§ **Your objective**:
For each record below, set it down exactly but leave out any picture.

§ **Listed records**:
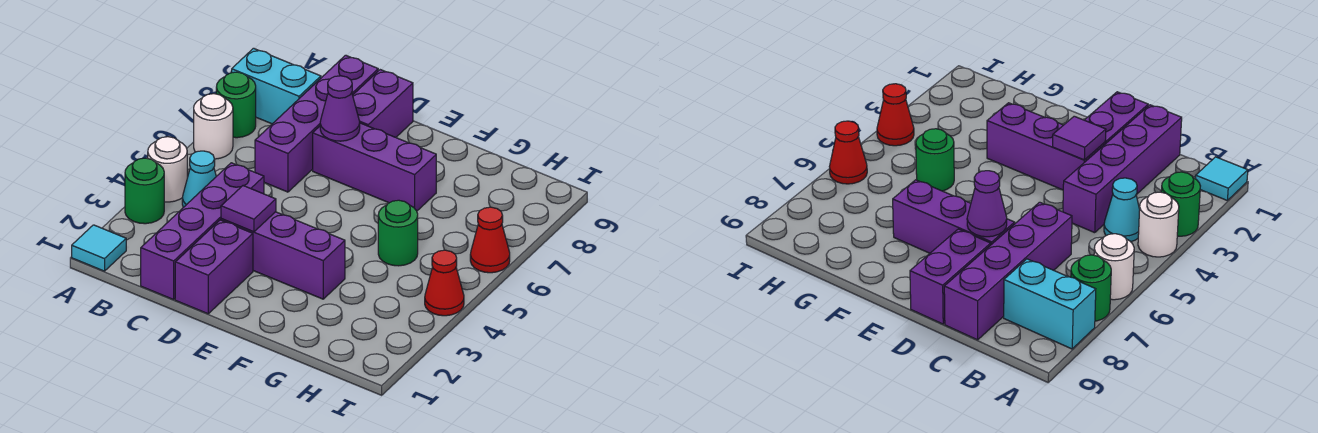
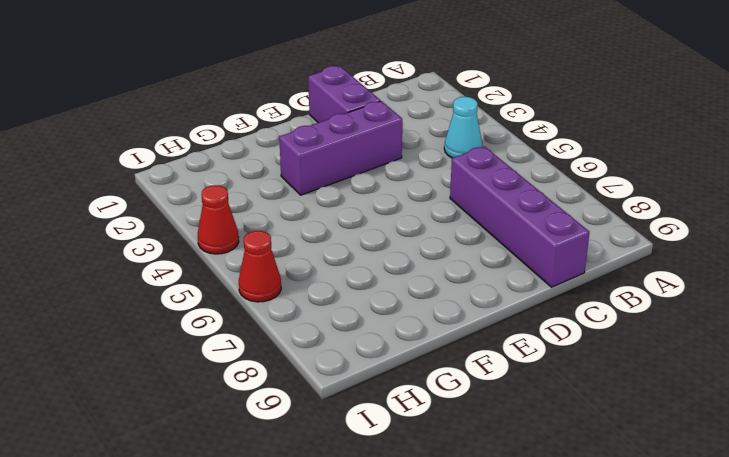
none -> cyan 1x1 tile [72,225,126,271]
none -> green 1x1 round brick [125,158,164,224]
none -> white 1x1 round brick [148,137,187,202]

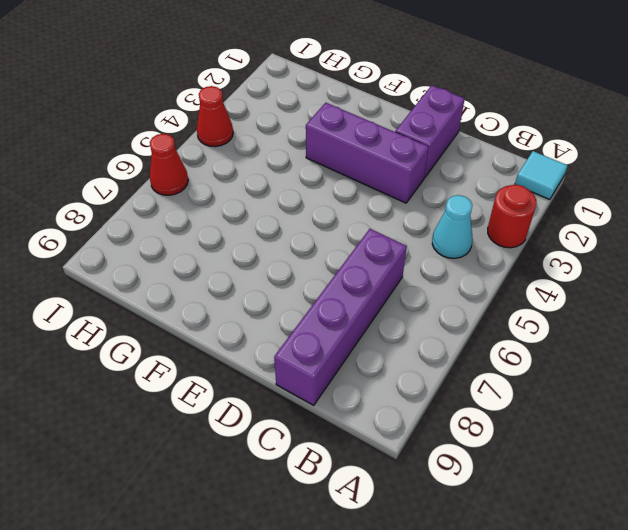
red 1x1 round brick [488,185,537,248] -> green 1x1 round brick [125,158,164,224]
none -> white 1x1 round brick [148,137,187,202]
none -> white 1x1 round brick [194,94,233,159]
none -> green 1x1 round brick [216,72,256,138]

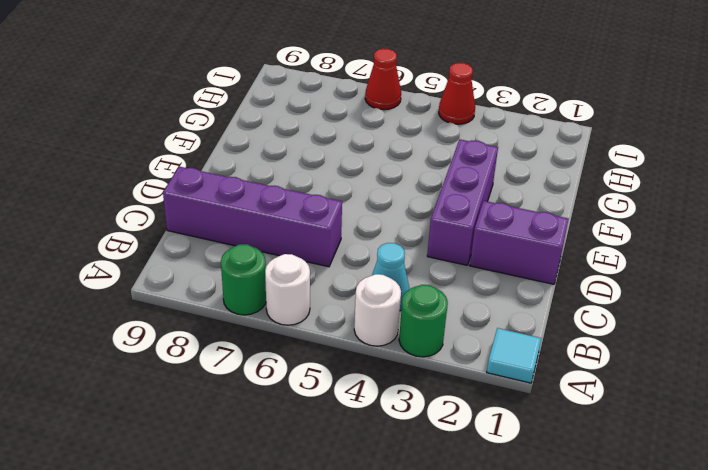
none -> cyan 1x2 brick [232,48,321,124]
none -> purple 1x4 brick [141,163,264,300]
none -> purple 1x3 brick [313,123,436,211]

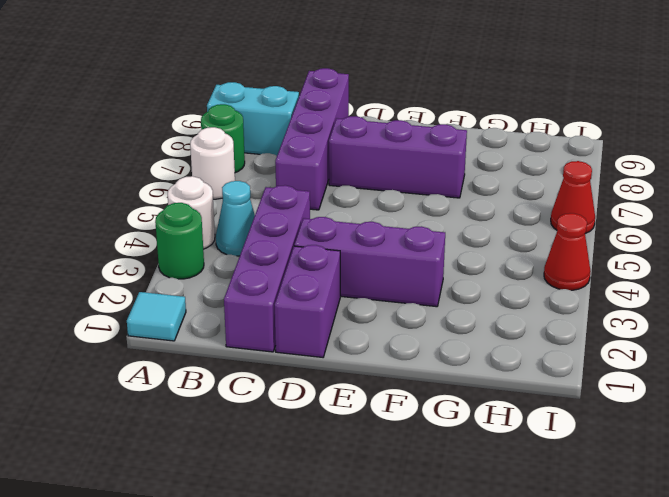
none -> purple 1x2 brick [353,70,413,137]
none -> green 1x1 round brick [378,200,418,266]
none -> purple 1x1 tile [221,186,276,232]

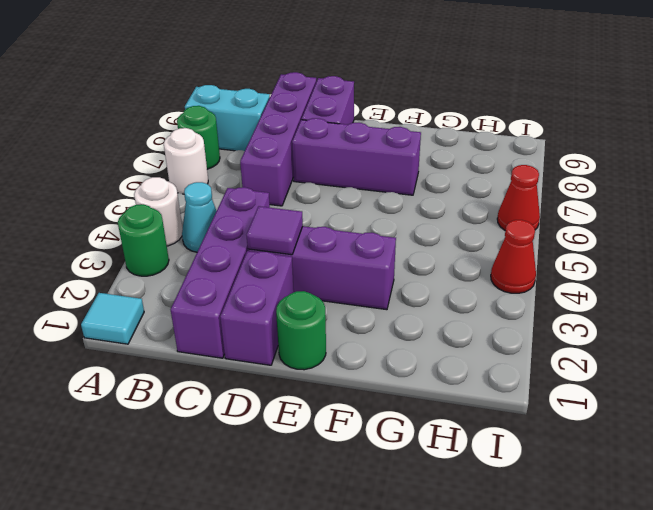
green 1x1 round brick [276,291,326,370] -> green 1x1 round brick moved to [378,200,418,266]
none -> purple 1x1 cone [320,76,360,141]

§ **Output**:
none -> cyan 1x1 tile [72,225,126,271]
none -> green 1x1 round brick [125,158,164,224]
none -> white 1x1 round brick [148,137,187,202]

red 1x1 round brick [488,185,537,248] -> green 1x1 round brick [125,158,164,224]
none -> white 1x1 round brick [148,137,187,202]
none -> white 1x1 round brick [194,94,233,159]
none -> green 1x1 round brick [216,72,256,138]

none -> cyan 1x2 brick [232,48,321,124]
none -> purple 1x4 brick [141,163,264,300]
none -> purple 1x3 brick [313,123,436,211]

none -> purple 1x2 brick [353,70,413,137]
none -> green 1x1 round brick [378,200,418,266]
none -> purple 1x1 tile [221,186,276,232]

green 1x1 round brick [276,291,326,370] -> green 1x1 round brick moved to [378,200,418,266]
none -> purple 1x1 cone [320,76,360,141]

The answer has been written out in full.